═════ RECORDS ═════

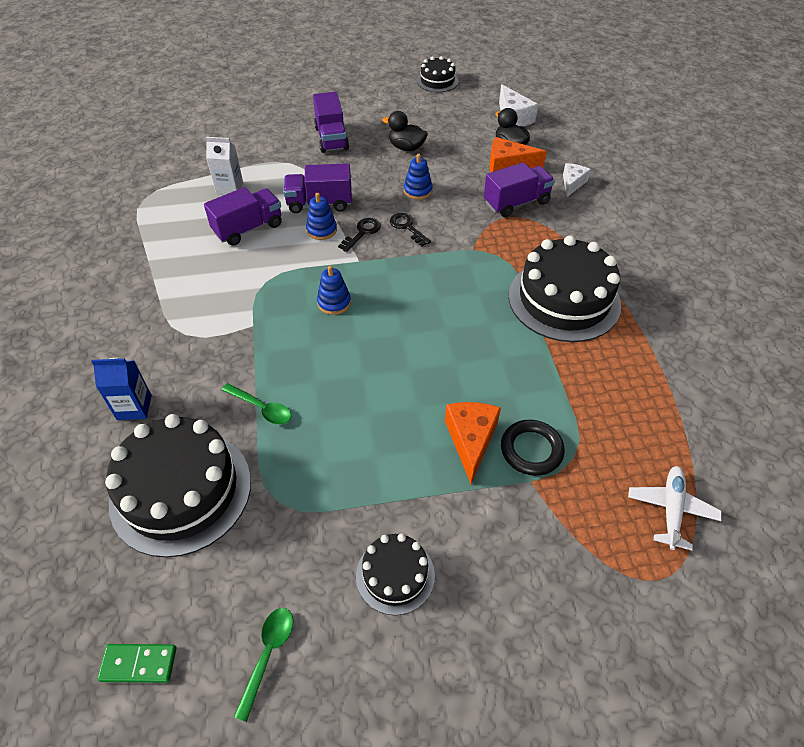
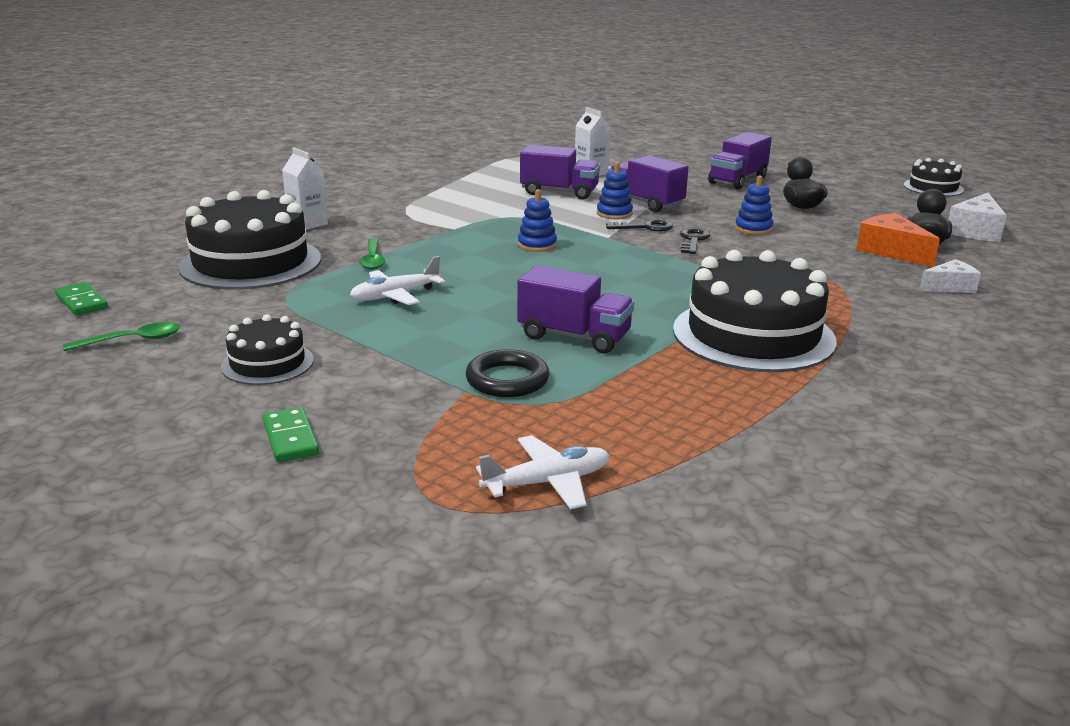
camera: 50 degrees right, 25 degrees down
(134, 407) = (308, 224): blue carton -> white carton
(345, 433) = (395, 296): none -> white plane
(471, 440) = (472, 348): orange cheese -> none
(516, 203) = (845, 271): purple truck -> purple truck (574, 337)
(526, 618) = (290, 438): none -> green domino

═════

WORK REQUIRED =
Report only the number of lines, among the records above, that contain the word "white".

YOUR RESPONSE =
2